* _What you need to do_
Could you reproduce the lines below from the one with "(359, 259) = (505, 225): black star -> none" through the one with "(382, 512) = (309, 467): white"? Keep both ends and add nothing.

* _Task material_

• • •

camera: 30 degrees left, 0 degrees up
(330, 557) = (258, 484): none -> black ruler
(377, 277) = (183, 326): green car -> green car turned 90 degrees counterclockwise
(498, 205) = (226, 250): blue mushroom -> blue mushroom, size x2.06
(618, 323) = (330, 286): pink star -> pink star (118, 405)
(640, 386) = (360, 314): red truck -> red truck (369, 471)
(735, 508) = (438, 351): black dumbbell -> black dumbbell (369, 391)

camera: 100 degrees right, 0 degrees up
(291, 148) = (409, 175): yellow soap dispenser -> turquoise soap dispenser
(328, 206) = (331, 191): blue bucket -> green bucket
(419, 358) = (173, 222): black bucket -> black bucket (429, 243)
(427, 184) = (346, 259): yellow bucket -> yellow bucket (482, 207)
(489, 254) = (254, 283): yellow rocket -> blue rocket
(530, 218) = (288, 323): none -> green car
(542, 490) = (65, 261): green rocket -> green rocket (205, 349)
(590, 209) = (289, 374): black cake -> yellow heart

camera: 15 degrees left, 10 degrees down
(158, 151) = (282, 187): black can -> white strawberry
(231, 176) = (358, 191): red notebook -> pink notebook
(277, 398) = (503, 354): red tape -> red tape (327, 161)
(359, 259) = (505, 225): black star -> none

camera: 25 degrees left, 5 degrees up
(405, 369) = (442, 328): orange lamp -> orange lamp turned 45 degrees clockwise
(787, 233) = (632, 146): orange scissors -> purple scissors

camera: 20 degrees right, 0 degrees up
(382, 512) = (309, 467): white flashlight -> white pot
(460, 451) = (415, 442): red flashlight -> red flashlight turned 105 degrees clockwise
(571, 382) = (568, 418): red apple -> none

• • •

* _Answer to the problem_
(359, 259) = (505, 225): black star -> none

camera: 25 degrees left, 5 degrees up
(405, 369) = (442, 328): orange lamp -> orange lamp turned 45 degrees clockwise
(787, 233) = (632, 146): orange scissors -> purple scissors

camera: 20 degrees right, 0 degrees up
(382, 512) = (309, 467): white flashlight -> white pot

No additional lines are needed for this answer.